─── Material shown

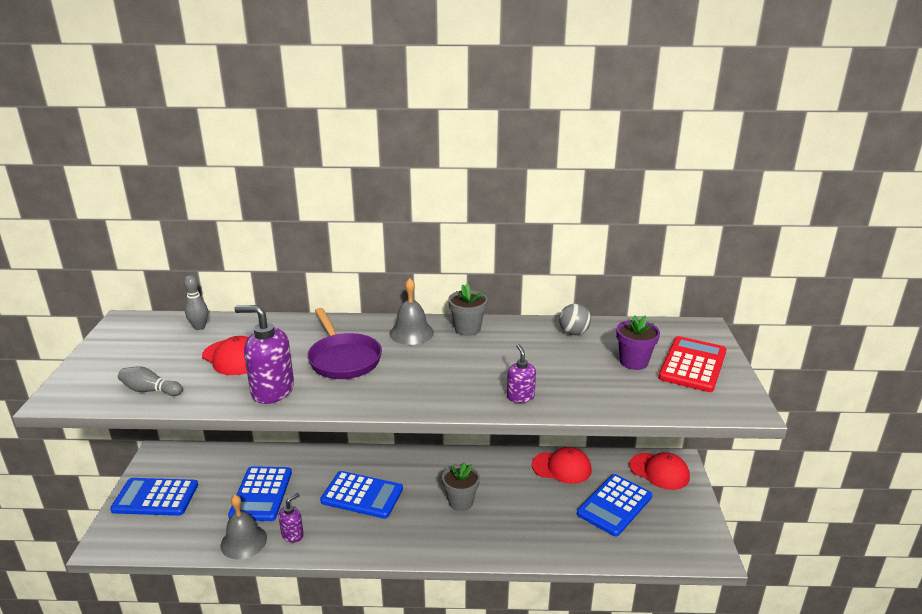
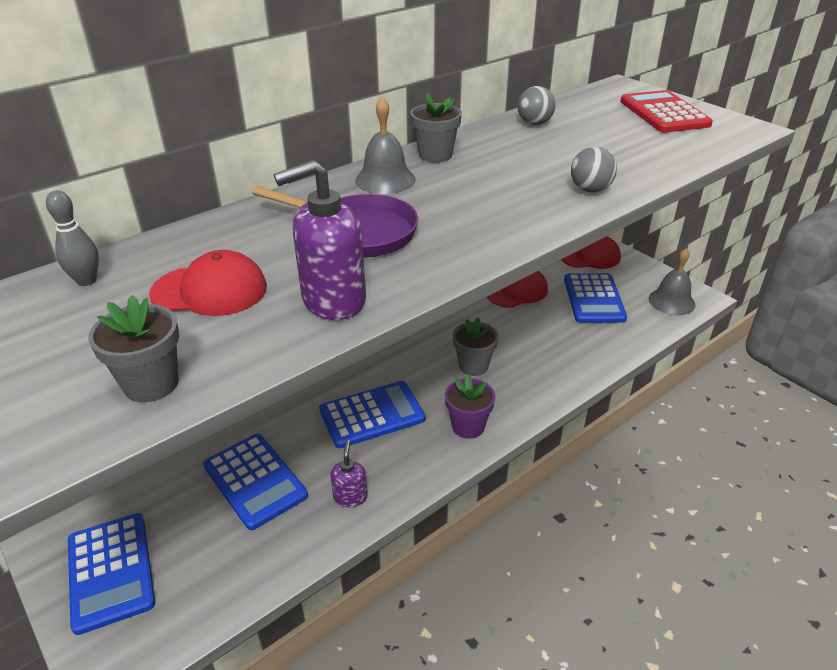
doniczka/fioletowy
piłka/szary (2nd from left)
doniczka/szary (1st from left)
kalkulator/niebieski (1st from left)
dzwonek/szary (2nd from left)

──────

### What to do
Up to and including the last line above, starting with the line that contains "piłka/szary (2nd from left)", return each line exactly and nothing else.

### Task response
piłka/szary (2nd from left)
doniczka/szary (1st from left)
kalkulator/niebieski (1st from left)
dzwonek/szary (2nd from left)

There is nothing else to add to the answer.